(Modification records)
____
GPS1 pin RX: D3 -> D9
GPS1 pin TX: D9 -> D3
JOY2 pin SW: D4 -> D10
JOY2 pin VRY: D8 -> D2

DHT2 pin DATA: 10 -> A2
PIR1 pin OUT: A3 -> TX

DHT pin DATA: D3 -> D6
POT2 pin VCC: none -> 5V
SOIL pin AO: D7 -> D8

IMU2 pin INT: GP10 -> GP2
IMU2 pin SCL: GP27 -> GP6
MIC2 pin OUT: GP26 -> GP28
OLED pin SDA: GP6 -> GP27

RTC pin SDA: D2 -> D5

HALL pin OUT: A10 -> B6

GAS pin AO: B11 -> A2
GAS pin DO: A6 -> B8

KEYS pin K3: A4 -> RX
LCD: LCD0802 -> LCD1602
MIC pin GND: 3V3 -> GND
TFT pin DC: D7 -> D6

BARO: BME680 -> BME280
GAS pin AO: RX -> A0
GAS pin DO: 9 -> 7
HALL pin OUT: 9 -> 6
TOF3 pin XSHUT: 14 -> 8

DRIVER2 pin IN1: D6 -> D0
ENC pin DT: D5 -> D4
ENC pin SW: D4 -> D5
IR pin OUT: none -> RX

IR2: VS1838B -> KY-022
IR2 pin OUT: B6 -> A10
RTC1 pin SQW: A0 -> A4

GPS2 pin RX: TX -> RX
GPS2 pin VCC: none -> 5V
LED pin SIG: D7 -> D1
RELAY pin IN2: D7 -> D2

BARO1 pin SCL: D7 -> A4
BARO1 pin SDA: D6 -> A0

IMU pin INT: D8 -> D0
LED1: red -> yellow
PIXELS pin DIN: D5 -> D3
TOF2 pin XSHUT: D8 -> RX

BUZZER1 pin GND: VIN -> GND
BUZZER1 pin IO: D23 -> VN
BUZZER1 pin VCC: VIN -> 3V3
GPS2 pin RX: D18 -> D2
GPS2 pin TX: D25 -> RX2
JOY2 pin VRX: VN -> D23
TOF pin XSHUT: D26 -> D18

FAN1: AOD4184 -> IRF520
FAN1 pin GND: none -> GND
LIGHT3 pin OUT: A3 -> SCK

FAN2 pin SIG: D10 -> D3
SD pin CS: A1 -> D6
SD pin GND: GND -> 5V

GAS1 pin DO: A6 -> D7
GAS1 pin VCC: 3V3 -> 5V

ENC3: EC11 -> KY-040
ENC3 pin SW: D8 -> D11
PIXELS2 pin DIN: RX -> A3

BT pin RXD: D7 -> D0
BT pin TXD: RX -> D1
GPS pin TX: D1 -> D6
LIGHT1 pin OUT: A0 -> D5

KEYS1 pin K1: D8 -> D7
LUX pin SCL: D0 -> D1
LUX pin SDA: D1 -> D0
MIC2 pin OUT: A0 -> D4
____
*Activity*. Copy every line of the data above, beginning with the first and ending with the line that contains "RTC1 pin SQW: A0 -> A4", and give nothing more.

*Solved problem*.
GPS1 pin RX: D3 -> D9
GPS1 pin TX: D9 -> D3
JOY2 pin SW: D4 -> D10
JOY2 pin VRY: D8 -> D2

DHT2 pin DATA: 10 -> A2
PIR1 pin OUT: A3 -> TX

DHT pin DATA: D3 -> D6
POT2 pin VCC: none -> 5V
SOIL pin AO: D7 -> D8

IMU2 pin INT: GP10 -> GP2
IMU2 pin SCL: GP27 -> GP6
MIC2 pin OUT: GP26 -> GP28
OLED pin SDA: GP6 -> GP27

RTC pin SDA: D2 -> D5

HALL pin OUT: A10 -> B6

GAS pin AO: B11 -> A2
GAS pin DO: A6 -> B8

KEYS pin K3: A4 -> RX
LCD: LCD0802 -> LCD1602
MIC pin GND: 3V3 -> GND
TFT pin DC: D7 -> D6

BARO: BME680 -> BME280
GAS pin AO: RX -> A0
GAS pin DO: 9 -> 7
HALL pin OUT: 9 -> 6
TOF3 pin XSHUT: 14 -> 8

DRIVER2 pin IN1: D6 -> D0
ENC pin DT: D5 -> D4
ENC pin SW: D4 -> D5
IR pin OUT: none -> RX

IR2: VS1838B -> KY-022
IR2 pin OUT: B6 -> A10
RTC1 pin SQW: A0 -> A4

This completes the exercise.